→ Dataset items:
|---|

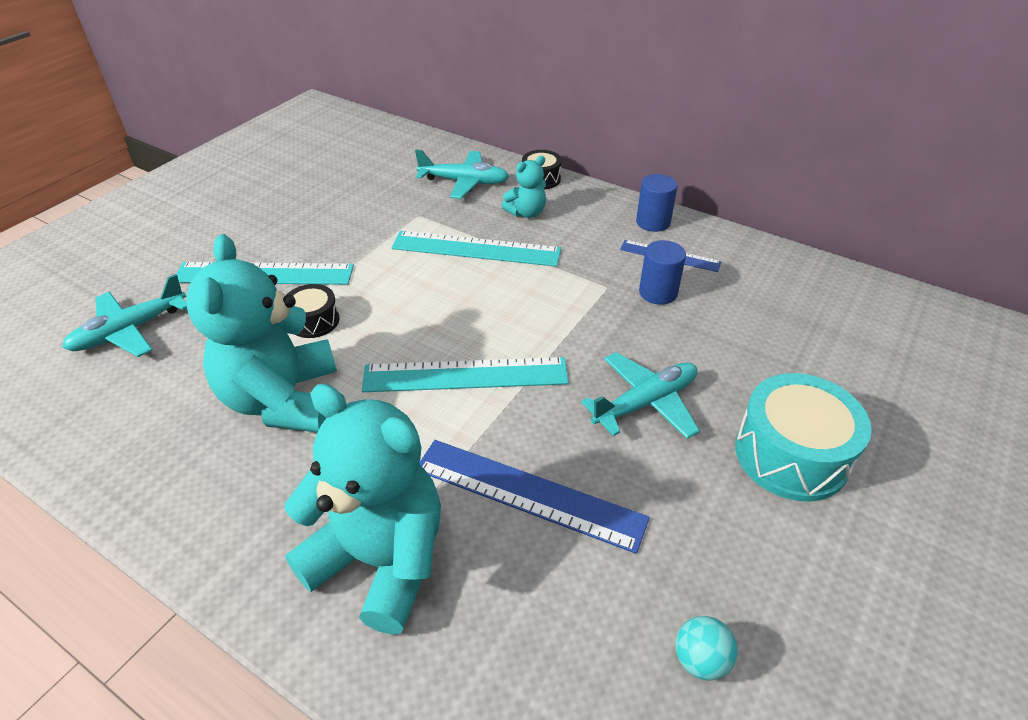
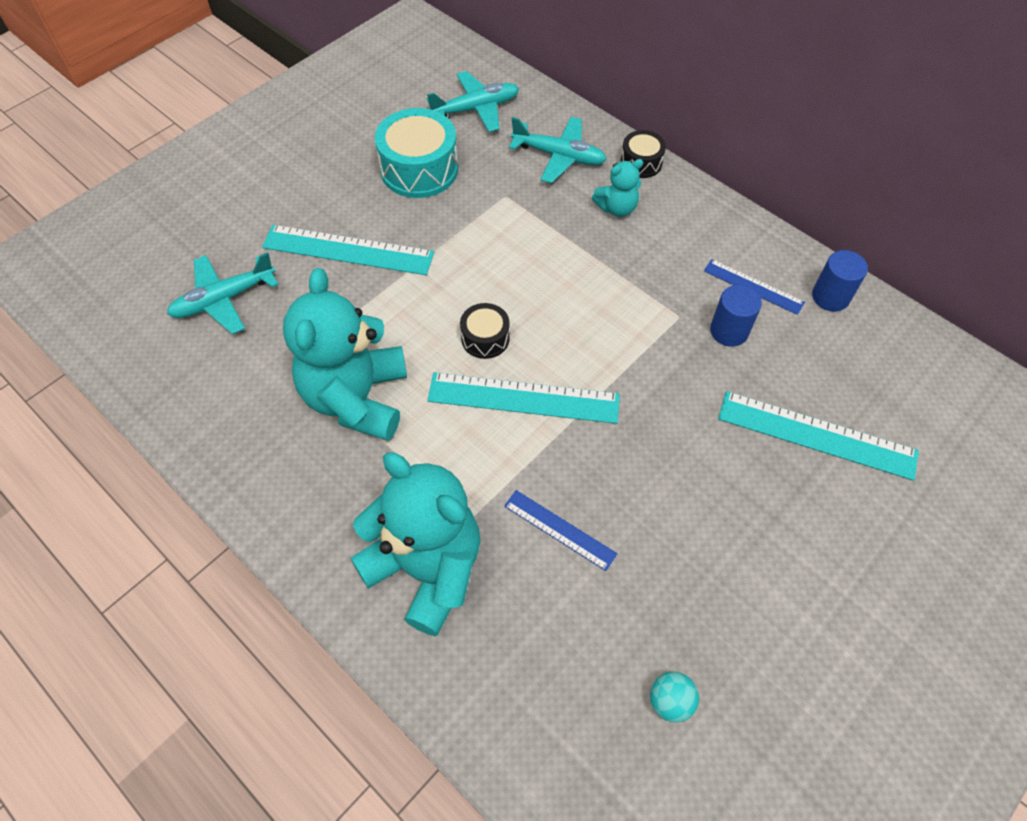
camera: 10 degrees right, 15 degrees up
(314, 321) = (391, 314): black drum -> black drum (485, 338)
(476, 249) = (557, 249): turquoise ruler -> turquoise ruler (816, 435)
(529, 493) = (559, 529): blue ruler -> blue ruler, size x0.58
(645, 403) = (685, 455): turquoise plane -> turquoise plane (476, 109)
(653, 222) = (747, 239): blue cylinder -> blue cylinder (830, 297)
(791, 455) = (805, 532): turquoise drum -> turquoise drum (419, 169)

|---|

→ What needs to be done: Write out exactly the lines from the line holding "(653, 222) = (747, 239): blue" through the last line of the data, and nothing besides those lines.

→ Result of this exercise:
(653, 222) = (747, 239): blue cylinder -> blue cylinder (830, 297)
(791, 455) = (805, 532): turquoise drum -> turquoise drum (419, 169)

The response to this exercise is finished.